**SUPPLIED DATA:**
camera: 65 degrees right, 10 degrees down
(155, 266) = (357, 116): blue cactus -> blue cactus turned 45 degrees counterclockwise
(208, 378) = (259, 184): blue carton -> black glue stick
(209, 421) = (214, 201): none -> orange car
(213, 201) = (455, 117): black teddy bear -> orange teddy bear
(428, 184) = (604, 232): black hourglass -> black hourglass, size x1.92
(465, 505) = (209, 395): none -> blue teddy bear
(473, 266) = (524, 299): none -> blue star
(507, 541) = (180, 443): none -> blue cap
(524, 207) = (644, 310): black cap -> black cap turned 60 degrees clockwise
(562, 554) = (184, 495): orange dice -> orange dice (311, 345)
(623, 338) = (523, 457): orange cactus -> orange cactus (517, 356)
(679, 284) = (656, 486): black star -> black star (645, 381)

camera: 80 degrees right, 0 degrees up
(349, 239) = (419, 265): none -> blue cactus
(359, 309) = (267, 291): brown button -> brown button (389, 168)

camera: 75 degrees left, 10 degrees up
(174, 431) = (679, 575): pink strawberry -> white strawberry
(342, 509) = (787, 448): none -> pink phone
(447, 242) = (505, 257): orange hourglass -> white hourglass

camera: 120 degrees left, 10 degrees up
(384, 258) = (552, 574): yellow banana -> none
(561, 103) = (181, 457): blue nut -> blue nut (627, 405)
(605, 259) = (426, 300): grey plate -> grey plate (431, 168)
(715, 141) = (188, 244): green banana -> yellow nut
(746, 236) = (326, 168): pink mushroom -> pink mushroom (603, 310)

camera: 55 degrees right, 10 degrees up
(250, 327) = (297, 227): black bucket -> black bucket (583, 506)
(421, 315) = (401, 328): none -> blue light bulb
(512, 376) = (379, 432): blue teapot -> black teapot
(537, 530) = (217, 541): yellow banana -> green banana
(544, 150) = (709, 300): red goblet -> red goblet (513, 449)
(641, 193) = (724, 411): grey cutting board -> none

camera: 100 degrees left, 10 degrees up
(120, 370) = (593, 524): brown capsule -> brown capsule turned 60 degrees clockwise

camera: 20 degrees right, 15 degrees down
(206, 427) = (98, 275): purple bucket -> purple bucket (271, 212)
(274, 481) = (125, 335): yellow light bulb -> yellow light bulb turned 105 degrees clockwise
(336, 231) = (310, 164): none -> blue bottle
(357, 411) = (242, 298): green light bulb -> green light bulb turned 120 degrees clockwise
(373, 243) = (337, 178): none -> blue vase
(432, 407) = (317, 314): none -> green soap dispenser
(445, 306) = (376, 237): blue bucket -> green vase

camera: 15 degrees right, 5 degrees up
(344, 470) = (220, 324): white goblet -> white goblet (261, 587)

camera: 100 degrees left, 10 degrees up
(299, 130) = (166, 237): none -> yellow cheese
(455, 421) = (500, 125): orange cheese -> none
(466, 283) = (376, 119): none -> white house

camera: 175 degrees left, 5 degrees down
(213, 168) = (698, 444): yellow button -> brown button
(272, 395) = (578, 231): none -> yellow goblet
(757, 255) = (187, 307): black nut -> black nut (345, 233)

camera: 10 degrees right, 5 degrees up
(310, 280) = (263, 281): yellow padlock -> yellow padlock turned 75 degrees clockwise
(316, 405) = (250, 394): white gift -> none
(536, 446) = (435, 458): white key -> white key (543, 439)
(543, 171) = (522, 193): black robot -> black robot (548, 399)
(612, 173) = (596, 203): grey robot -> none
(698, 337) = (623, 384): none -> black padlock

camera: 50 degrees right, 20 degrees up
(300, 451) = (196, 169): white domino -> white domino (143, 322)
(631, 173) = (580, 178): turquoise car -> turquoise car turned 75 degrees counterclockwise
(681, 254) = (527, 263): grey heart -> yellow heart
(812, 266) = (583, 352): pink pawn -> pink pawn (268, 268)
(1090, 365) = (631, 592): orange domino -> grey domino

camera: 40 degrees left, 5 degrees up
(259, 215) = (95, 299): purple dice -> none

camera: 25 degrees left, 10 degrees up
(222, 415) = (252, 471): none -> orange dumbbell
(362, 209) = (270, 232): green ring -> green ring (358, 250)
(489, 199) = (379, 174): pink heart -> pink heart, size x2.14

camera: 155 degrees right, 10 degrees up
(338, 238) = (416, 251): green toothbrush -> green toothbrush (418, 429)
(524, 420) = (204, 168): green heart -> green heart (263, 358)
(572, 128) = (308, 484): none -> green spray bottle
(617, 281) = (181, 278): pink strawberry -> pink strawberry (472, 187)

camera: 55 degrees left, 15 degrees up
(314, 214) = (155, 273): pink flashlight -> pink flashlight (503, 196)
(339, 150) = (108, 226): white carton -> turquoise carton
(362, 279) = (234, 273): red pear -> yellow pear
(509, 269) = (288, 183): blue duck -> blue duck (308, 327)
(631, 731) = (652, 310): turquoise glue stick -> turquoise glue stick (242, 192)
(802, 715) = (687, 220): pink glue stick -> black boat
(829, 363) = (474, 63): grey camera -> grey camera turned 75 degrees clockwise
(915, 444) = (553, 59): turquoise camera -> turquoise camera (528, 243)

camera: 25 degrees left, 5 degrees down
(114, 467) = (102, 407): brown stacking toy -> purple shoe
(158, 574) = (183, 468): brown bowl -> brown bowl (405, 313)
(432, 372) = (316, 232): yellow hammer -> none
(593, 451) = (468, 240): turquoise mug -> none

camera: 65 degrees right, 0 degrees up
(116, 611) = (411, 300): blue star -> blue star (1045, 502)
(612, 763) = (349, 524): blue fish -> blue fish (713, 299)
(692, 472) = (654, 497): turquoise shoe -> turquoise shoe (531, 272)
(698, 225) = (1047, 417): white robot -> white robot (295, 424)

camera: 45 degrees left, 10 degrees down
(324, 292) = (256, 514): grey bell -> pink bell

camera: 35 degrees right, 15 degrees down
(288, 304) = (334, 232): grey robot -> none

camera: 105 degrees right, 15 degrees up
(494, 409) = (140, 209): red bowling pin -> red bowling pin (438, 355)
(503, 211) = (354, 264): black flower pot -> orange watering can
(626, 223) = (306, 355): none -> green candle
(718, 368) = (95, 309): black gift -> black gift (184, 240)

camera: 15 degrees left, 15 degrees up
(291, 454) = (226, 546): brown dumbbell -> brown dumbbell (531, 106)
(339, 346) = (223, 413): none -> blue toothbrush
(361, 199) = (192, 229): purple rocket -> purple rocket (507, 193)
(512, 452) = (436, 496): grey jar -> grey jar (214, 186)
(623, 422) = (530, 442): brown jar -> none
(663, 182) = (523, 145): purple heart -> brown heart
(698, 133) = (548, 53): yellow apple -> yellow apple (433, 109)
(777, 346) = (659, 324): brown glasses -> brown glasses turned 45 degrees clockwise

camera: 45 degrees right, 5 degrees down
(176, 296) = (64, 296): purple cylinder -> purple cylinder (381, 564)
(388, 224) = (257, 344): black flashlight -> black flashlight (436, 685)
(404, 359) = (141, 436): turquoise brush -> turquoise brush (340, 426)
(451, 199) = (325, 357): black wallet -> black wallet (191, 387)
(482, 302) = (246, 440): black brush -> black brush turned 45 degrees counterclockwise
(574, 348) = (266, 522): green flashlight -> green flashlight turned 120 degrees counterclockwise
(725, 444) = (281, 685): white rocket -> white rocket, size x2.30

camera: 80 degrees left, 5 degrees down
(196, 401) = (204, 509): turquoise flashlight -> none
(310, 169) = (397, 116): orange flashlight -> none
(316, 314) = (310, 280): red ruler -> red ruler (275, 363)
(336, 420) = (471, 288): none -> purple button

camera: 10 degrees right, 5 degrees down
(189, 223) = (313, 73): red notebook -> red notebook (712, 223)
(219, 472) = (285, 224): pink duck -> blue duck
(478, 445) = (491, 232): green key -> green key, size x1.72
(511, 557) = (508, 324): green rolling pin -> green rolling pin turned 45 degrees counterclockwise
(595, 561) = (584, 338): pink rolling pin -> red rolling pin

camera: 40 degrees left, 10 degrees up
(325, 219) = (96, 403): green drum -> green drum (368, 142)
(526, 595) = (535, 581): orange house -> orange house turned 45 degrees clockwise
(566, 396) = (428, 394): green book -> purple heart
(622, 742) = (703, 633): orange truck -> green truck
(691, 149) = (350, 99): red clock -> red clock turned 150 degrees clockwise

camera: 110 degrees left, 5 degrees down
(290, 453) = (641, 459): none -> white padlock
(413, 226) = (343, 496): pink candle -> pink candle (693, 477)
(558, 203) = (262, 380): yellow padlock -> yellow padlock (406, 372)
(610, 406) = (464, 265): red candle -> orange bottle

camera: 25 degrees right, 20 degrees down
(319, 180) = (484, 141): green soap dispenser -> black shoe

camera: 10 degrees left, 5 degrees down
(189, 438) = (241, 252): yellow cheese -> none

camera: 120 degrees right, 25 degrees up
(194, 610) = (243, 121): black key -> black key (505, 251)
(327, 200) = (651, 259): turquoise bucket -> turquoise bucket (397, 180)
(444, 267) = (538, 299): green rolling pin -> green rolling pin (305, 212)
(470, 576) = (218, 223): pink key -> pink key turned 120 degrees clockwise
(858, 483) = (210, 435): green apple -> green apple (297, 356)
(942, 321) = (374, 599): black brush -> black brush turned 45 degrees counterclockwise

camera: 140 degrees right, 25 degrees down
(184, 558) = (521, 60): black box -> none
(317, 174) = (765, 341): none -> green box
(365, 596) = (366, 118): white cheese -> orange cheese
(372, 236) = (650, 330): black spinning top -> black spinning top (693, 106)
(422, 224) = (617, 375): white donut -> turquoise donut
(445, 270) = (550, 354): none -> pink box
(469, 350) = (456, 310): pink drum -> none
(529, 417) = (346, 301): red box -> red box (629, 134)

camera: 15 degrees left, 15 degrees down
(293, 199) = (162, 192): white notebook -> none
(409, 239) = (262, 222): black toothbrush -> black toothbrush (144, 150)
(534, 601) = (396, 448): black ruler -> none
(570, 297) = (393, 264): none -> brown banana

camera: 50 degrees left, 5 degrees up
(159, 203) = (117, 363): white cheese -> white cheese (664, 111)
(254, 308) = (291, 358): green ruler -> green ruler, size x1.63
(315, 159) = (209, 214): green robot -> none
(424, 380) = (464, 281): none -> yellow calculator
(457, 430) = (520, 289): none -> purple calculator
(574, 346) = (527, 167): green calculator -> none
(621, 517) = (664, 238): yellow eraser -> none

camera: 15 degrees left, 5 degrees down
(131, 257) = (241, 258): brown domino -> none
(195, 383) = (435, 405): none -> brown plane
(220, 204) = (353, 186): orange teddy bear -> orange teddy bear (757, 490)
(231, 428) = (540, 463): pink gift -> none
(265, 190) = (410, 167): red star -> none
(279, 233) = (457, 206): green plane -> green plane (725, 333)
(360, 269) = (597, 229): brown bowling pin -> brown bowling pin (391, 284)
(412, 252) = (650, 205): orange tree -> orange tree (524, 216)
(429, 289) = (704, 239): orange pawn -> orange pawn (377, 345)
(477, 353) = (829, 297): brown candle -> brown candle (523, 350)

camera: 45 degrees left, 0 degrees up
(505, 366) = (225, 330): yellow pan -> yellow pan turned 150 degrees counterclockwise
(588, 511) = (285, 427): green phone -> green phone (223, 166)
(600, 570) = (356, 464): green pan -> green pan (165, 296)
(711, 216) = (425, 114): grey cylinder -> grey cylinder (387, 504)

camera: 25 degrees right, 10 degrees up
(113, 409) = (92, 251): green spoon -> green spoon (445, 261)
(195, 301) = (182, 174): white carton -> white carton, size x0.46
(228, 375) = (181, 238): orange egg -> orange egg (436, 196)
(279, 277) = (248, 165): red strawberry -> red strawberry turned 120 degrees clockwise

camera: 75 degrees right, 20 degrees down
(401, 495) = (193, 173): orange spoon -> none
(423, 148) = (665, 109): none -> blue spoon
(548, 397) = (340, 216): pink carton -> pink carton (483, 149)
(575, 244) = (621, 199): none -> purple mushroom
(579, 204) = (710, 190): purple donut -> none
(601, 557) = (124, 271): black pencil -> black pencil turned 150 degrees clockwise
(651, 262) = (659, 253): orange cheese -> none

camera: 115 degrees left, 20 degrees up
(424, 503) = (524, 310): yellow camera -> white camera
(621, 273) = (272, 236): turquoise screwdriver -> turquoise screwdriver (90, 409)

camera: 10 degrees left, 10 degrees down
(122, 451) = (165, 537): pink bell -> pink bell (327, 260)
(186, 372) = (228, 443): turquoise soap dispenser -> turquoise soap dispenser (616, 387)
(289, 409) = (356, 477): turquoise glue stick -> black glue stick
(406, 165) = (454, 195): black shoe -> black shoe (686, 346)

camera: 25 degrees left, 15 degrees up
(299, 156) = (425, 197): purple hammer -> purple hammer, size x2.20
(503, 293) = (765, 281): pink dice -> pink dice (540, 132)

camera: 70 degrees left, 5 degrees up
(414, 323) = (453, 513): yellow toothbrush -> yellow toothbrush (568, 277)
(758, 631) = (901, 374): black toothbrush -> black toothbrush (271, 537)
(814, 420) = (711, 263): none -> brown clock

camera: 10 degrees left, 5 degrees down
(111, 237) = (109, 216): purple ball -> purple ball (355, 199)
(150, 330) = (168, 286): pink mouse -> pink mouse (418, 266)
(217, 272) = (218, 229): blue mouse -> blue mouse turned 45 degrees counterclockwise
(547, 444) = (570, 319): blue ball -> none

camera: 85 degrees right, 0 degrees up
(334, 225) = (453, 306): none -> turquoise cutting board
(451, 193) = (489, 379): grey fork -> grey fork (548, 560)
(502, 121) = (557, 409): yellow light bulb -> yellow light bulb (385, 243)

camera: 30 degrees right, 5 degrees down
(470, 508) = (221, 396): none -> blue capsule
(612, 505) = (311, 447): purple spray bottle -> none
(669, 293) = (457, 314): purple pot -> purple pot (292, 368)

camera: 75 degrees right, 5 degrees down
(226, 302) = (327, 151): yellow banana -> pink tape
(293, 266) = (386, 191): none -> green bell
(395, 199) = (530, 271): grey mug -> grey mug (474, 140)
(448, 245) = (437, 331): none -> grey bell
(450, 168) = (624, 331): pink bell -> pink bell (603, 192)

**PROBLEM STATEMENT:**
All that should be written out is the stretch of lines above between the one holding "(511, 557) = (508, 324): green" and the one holding "(444, 267) = (538, 299): green", inclusive, exactly as given.

**THE ANSWER:**
(511, 557) = (508, 324): green rolling pin -> green rolling pin turned 45 degrees counterclockwise
(595, 561) = (584, 338): pink rolling pin -> red rolling pin

camera: 40 degrees left, 10 degrees up
(325, 219) = (96, 403): green drum -> green drum (368, 142)
(526, 595) = (535, 581): orange house -> orange house turned 45 degrees clockwise
(566, 396) = (428, 394): green book -> purple heart
(622, 742) = (703, 633): orange truck -> green truck
(691, 149) = (350, 99): red clock -> red clock turned 150 degrees clockwise

camera: 110 degrees left, 5 degrees down
(290, 453) = (641, 459): none -> white padlock
(413, 226) = (343, 496): pink candle -> pink candle (693, 477)
(558, 203) = (262, 380): yellow padlock -> yellow padlock (406, 372)
(610, 406) = (464, 265): red candle -> orange bottle

camera: 25 degrees right, 20 degrees down
(319, 180) = (484, 141): green soap dispenser -> black shoe

camera: 10 degrees left, 5 degrees down
(189, 438) = (241, 252): yellow cheese -> none

camera: 120 degrees right, 25 degrees up
(194, 610) = (243, 121): black key -> black key (505, 251)
(327, 200) = (651, 259): turquoise bucket -> turquoise bucket (397, 180)
(444, 267) = (538, 299): green rolling pin -> green rolling pin (305, 212)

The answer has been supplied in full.